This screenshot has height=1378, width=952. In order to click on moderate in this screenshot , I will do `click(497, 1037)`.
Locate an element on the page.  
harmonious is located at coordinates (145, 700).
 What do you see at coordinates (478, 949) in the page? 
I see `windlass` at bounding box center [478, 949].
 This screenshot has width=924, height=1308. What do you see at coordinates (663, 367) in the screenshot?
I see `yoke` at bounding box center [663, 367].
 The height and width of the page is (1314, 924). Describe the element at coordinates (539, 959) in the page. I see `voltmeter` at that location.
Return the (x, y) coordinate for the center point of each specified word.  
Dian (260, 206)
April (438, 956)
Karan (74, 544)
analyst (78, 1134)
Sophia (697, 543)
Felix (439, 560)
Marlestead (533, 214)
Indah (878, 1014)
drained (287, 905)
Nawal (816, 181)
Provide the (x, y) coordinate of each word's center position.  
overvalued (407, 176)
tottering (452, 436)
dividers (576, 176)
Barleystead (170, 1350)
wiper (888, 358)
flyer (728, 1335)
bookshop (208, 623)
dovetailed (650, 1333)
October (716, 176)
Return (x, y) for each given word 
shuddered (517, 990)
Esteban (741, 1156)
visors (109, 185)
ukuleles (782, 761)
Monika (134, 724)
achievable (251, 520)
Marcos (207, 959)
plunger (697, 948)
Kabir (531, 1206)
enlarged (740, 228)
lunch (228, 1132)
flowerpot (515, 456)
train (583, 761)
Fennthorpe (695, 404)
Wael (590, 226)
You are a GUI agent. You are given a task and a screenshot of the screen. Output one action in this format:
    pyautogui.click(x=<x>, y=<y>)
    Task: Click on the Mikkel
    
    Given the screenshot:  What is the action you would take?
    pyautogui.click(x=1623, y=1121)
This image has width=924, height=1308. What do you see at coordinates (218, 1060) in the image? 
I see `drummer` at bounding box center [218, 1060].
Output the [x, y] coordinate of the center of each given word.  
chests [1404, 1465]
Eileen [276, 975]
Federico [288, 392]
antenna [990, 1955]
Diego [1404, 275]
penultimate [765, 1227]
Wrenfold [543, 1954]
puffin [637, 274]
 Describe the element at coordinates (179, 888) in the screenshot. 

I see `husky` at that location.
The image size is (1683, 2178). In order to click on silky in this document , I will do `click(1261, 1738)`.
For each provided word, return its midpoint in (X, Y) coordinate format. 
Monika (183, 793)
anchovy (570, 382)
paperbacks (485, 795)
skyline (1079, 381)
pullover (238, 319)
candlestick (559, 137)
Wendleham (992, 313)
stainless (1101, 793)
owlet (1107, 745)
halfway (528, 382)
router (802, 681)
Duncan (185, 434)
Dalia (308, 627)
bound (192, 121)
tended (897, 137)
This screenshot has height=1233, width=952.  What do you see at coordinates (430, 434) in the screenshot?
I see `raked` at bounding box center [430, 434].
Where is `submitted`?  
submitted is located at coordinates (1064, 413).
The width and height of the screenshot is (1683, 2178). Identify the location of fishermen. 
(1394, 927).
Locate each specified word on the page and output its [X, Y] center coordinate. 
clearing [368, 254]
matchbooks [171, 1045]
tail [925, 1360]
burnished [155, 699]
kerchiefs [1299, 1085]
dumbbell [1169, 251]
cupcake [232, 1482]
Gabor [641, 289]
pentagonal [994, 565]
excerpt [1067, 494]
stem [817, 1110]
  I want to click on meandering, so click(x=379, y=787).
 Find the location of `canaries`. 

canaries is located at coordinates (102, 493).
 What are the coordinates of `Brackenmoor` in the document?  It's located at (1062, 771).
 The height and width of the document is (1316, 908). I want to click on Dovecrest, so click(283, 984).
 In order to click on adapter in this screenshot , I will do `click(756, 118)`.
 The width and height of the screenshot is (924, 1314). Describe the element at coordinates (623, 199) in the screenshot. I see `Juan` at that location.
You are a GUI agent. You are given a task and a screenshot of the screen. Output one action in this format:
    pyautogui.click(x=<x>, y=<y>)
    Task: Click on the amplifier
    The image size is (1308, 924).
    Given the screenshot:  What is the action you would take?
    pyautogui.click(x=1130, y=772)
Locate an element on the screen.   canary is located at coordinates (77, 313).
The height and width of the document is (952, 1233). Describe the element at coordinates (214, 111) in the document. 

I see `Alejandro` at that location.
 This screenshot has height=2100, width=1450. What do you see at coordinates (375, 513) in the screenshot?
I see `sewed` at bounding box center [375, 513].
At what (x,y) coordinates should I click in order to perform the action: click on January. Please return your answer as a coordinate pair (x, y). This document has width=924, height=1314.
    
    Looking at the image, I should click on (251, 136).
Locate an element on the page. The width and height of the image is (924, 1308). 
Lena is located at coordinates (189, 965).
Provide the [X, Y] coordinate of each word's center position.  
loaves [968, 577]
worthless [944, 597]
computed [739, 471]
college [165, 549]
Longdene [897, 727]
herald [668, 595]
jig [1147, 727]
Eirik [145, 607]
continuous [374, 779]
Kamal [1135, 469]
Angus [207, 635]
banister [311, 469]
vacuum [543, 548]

========

### Short task
Copy all of the records above line for line, without any changes.

### Solution for this exercise
This screenshot has height=1378, width=952. In order to click on moderate in this screenshot , I will do `click(497, 1037)`.
Locate an element on the page.  
harmonious is located at coordinates (145, 700).
 What do you see at coordinates (478, 949) in the page? 
I see `windlass` at bounding box center [478, 949].
 This screenshot has width=924, height=1308. What do you see at coordinates (663, 367) in the screenshot?
I see `yoke` at bounding box center [663, 367].
 The height and width of the page is (1314, 924). Describe the element at coordinates (539, 959) in the page. I see `voltmeter` at that location.
Return the (x, y) coordinate for the center point of each specified word.  
Dian (260, 206)
April (438, 956)
Karan (74, 544)
analyst (78, 1134)
Sophia (697, 543)
Felix (439, 560)
Marlestead (533, 214)
Indah (878, 1014)
drained (287, 905)
Nawal (816, 181)
Provide the (x, y) coordinate of each word's center position.  
overvalued (407, 176)
tottering (452, 436)
dividers (576, 176)
Barleystead (170, 1350)
wiper (888, 358)
flyer (728, 1335)
bookshop (208, 623)
dovetailed (650, 1333)
October (716, 176)
Return (x, y) for each given word 
shuddered (517, 990)
Esteban (741, 1156)
visors (109, 185)
ukuleles (782, 761)
Monika (134, 724)
achievable (251, 520)
Marcos (207, 959)
plunger (697, 948)
Kabir (531, 1206)
enlarged (740, 228)
lunch (228, 1132)
flowerpot (515, 456)
train (583, 761)
Fennthorpe (695, 404)
Wael (590, 226)
You are a GUI agent. You are given a task and a screenshot of the screen. Output one action in this format:
    pyautogui.click(x=<x>, y=<y>)
    Task: Click on the Mikkel
    
    Given the screenshot:  What is the action you would take?
    pyautogui.click(x=1623, y=1121)
This image has width=924, height=1308. What do you see at coordinates (218, 1060) in the image? 
I see `drummer` at bounding box center [218, 1060].
Output the [x, y] coordinate of the center of each given word.  
chests [1404, 1465]
Eileen [276, 975]
Federico [288, 392]
antenna [990, 1955]
Diego [1404, 275]
penultimate [765, 1227]
Wrenfold [543, 1954]
puffin [637, 274]
 Describe the element at coordinates (179, 888) in the screenshot. 

I see `husky` at that location.
The image size is (1683, 2178). In order to click on silky in this document , I will do `click(1261, 1738)`.
For each provided word, return its midpoint in (X, Y) coordinate format. 
Monika (183, 793)
anchovy (570, 382)
paperbacks (485, 795)
skyline (1079, 381)
pullover (238, 319)
candlestick (559, 137)
Wendleham (992, 313)
stainless (1101, 793)
owlet (1107, 745)
halfway (528, 382)
router (802, 681)
Duncan (185, 434)
Dalia (308, 627)
bound (192, 121)
tended (897, 137)
This screenshot has height=1233, width=952.  What do you see at coordinates (430, 434) in the screenshot?
I see `raked` at bounding box center [430, 434].
Where is `submitted`?  
submitted is located at coordinates (1064, 413).
The width and height of the screenshot is (1683, 2178). Identify the location of fishermen. 
(1394, 927).
Locate each specified word on the page and output its [X, Y] center coordinate. 
clearing [368, 254]
matchbooks [171, 1045]
tail [925, 1360]
burnished [155, 699]
kerchiefs [1299, 1085]
dumbbell [1169, 251]
cupcake [232, 1482]
Gabor [641, 289]
pentagonal [994, 565]
excerpt [1067, 494]
stem [817, 1110]
  I want to click on meandering, so click(x=379, y=787).
 Find the location of `canaries`. 

canaries is located at coordinates (102, 493).
 What are the coordinates of `Brackenmoor` in the document?  It's located at (1062, 771).
 The height and width of the document is (1316, 908). I want to click on Dovecrest, so click(283, 984).
 In order to click on adapter in this screenshot , I will do `click(756, 118)`.
 The width and height of the screenshot is (924, 1314). Describe the element at coordinates (623, 199) in the screenshot. I see `Juan` at that location.
You are a GUI agent. You are given a task and a screenshot of the screen. Output one action in this format:
    pyautogui.click(x=<x>, y=<y>)
    Task: Click on the amplifier
    The image size is (1308, 924).
    Given the screenshot:  What is the action you would take?
    pyautogui.click(x=1130, y=772)
Locate an element on the screen.   canary is located at coordinates (77, 313).
The height and width of the document is (952, 1233). Describe the element at coordinates (214, 111) in the document. 

I see `Alejandro` at that location.
 This screenshot has height=2100, width=1450. What do you see at coordinates (375, 513) in the screenshot?
I see `sewed` at bounding box center [375, 513].
At what (x,y) coordinates should I click in order to perform the action: click on January. Please return your answer as a coordinate pair (x, y). This document has width=924, height=1314.
    
    Looking at the image, I should click on (251, 136).
Locate an element on the page. The width and height of the image is (924, 1308). 
Lena is located at coordinates (189, 965).
Provide the [X, Y] coordinate of each word's center position.  
loaves [968, 577]
worthless [944, 597]
computed [739, 471]
college [165, 549]
Longdene [897, 727]
herald [668, 595]
jig [1147, 727]
Eirik [145, 607]
continuous [374, 779]
Kamal [1135, 469]
Angus [207, 635]
banister [311, 469]
vacuum [543, 548]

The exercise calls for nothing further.